◆ **DATA LINES**:
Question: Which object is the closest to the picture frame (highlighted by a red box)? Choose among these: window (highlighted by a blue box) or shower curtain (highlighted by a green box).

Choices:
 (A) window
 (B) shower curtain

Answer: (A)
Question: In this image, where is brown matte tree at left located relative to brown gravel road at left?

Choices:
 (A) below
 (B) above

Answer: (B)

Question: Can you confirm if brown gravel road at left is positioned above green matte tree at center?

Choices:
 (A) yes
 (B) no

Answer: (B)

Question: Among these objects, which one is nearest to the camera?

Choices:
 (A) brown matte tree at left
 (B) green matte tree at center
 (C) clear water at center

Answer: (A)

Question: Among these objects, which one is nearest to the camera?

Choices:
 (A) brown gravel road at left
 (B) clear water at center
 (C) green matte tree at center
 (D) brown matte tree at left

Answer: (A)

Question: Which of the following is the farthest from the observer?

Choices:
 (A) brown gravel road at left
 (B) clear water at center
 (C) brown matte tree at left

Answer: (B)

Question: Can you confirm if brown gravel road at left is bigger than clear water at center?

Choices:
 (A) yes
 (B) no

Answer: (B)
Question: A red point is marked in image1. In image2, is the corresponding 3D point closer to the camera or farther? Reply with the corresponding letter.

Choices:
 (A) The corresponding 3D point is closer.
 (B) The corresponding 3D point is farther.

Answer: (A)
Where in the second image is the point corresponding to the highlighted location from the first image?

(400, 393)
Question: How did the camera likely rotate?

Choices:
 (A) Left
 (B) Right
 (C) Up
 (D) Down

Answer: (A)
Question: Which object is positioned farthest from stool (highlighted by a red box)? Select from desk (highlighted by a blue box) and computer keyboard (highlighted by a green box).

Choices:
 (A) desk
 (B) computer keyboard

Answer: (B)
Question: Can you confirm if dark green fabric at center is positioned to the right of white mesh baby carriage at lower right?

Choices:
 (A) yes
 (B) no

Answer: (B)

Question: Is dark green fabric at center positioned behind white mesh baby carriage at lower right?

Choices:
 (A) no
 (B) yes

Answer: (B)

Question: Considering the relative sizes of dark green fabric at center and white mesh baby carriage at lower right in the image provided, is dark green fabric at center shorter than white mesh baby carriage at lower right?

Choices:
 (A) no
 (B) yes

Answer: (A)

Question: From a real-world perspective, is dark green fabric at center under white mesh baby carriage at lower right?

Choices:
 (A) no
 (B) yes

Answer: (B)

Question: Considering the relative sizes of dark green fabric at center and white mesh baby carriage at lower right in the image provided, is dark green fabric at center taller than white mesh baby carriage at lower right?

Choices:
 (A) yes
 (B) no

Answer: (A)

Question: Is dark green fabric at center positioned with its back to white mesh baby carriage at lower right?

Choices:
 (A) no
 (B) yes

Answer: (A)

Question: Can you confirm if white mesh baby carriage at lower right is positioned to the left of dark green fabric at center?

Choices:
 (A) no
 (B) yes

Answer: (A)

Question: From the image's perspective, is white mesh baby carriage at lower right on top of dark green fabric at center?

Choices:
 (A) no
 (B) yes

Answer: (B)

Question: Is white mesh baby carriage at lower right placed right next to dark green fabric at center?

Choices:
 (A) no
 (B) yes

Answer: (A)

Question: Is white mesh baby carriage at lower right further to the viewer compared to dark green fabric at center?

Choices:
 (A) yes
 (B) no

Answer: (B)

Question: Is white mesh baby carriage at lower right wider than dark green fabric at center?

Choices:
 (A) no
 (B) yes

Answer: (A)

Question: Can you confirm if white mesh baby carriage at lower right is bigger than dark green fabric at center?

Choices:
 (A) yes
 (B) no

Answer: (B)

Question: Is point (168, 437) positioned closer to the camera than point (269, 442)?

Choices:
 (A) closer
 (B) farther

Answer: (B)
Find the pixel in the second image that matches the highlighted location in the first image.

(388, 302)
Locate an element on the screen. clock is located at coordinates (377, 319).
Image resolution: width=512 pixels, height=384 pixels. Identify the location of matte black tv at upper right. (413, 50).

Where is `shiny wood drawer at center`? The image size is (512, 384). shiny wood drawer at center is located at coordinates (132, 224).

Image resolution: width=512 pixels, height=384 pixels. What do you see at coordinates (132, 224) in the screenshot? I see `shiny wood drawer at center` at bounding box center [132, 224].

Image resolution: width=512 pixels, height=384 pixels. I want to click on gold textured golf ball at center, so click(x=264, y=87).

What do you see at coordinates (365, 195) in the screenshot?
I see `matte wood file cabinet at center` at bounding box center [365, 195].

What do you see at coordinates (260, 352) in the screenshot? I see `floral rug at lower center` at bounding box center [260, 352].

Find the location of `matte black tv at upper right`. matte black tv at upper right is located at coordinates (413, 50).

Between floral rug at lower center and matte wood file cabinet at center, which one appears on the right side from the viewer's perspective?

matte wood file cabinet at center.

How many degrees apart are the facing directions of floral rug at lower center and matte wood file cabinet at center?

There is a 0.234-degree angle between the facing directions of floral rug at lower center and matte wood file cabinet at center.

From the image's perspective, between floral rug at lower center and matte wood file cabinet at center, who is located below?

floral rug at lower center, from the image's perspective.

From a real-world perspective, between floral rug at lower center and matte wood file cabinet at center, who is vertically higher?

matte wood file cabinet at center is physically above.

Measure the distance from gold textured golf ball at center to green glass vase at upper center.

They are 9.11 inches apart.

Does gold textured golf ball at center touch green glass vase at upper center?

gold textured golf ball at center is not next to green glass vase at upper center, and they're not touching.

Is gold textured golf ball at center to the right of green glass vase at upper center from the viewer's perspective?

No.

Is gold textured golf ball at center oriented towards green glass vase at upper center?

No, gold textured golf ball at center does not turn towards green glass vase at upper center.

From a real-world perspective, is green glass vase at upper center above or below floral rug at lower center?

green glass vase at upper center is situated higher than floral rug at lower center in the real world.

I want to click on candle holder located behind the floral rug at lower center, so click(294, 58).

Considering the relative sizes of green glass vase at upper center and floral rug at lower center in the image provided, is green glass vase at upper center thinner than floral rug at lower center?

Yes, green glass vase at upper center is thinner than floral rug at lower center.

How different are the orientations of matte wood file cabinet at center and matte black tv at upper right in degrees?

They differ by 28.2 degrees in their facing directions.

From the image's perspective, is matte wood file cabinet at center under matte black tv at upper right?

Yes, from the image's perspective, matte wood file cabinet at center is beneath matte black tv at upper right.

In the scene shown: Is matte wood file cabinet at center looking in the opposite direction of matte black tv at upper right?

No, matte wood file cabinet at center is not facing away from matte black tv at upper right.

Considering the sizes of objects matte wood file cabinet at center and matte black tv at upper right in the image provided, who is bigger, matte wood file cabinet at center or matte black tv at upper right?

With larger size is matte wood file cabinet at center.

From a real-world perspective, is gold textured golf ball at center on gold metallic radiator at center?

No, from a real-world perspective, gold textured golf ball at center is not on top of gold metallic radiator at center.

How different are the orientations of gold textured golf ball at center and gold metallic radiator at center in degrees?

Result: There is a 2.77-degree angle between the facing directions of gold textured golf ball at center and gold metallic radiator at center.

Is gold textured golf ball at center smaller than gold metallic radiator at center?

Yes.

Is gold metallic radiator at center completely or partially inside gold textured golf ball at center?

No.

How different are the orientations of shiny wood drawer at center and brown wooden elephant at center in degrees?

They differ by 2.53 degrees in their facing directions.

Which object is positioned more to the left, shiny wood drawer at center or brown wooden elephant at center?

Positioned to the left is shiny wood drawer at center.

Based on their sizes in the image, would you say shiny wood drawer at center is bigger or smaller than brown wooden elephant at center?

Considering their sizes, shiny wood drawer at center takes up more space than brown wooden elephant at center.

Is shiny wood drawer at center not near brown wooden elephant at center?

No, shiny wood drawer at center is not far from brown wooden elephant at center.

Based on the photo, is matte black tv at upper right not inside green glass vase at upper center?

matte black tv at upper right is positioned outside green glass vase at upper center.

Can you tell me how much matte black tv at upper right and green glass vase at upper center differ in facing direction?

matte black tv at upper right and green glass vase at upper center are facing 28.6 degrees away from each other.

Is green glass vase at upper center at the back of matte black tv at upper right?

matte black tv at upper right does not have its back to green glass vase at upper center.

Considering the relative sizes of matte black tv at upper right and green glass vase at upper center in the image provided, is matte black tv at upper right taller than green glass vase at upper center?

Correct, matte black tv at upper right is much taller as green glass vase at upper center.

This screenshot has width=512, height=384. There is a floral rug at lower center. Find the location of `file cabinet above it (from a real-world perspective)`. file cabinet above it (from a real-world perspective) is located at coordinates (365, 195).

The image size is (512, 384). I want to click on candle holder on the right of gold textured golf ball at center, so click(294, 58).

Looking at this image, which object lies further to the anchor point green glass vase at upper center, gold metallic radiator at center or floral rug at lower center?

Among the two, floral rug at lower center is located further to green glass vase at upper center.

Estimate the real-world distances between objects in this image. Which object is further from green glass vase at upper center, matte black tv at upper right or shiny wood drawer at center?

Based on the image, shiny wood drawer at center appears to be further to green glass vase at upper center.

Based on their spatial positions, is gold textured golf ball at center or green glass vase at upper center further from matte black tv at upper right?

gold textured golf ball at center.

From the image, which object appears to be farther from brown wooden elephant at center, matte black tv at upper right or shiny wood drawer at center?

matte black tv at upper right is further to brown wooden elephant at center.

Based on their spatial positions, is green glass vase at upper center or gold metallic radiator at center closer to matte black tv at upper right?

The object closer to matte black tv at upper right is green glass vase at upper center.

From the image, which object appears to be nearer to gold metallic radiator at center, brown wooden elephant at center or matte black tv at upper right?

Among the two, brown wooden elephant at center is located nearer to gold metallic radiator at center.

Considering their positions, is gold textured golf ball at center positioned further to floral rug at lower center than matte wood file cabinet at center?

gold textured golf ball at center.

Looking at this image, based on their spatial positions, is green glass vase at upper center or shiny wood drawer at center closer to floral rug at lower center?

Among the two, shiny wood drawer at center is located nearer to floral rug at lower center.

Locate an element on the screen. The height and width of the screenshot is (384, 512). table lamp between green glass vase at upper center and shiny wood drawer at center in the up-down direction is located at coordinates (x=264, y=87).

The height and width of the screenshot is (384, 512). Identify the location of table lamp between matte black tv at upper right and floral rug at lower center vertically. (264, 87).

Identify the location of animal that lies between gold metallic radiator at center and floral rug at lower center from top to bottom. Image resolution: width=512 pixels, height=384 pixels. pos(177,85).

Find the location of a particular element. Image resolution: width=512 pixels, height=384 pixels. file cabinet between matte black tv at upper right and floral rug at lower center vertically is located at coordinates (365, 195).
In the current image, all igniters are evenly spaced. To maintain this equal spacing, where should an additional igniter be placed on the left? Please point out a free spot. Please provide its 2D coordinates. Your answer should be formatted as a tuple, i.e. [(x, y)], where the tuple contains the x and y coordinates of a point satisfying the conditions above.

◆ **YOUR GOAL**: Print verbatim the lines beginning with the one that contains "Based on the photo, is" and running through the one that contains "matte black tv at upper right is positioned", with both of those lines included.

◆ **THE RESPONSE**:
Based on the photo, is matte black tv at upper right not inside green glass vase at upper center?

matte black tv at upper right is positioned outside green glass vase at upper center.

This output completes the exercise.